◆ **About this task**: Select the lines below containing the word "pallet".

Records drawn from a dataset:
══════

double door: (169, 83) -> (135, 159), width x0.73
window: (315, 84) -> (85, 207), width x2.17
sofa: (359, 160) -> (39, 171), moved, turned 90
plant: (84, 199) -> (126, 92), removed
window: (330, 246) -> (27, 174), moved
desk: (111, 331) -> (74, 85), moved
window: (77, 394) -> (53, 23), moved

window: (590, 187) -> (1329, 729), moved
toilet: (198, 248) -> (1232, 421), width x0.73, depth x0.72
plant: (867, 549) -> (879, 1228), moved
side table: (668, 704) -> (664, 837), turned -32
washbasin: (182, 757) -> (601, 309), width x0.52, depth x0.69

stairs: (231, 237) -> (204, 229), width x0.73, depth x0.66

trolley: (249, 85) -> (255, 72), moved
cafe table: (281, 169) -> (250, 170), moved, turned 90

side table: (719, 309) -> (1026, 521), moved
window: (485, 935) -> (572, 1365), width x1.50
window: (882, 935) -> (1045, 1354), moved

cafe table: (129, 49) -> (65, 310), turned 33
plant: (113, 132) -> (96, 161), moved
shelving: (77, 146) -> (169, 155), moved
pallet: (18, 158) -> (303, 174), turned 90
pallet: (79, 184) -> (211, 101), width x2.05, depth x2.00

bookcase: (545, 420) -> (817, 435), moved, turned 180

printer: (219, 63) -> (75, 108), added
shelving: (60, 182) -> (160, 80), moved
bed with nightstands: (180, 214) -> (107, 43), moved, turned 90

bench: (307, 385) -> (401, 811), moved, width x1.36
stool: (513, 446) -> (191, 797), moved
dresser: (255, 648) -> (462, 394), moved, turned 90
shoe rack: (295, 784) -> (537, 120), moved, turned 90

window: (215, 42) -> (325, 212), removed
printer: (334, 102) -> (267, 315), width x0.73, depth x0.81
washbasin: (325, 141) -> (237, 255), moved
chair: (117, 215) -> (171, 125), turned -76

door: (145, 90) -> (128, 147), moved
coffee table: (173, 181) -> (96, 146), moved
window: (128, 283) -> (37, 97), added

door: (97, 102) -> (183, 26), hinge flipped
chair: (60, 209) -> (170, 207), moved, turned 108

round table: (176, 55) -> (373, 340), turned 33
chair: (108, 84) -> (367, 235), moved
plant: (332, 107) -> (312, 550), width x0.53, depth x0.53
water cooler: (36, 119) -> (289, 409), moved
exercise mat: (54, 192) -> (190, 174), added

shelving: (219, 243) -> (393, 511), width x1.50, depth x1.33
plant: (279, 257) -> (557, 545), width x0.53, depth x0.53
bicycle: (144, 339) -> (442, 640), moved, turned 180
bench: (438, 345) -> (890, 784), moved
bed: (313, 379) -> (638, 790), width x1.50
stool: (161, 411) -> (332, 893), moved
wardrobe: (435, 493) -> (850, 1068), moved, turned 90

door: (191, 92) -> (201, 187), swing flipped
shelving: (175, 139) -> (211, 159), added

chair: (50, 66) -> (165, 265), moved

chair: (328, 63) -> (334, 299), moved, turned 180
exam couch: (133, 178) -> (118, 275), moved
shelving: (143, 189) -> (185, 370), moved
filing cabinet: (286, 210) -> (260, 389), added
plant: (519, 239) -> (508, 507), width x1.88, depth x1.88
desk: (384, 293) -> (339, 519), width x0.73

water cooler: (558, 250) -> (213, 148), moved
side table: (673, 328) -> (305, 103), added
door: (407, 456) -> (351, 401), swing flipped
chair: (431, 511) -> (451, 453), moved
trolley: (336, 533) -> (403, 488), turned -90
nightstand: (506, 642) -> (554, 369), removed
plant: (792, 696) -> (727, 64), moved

══════

◆ **Your solution**:
pallet: (18, 158) -> (303, 174), turned 90
pallet: (79, 184) -> (211, 101), width x2.05, depth x2.00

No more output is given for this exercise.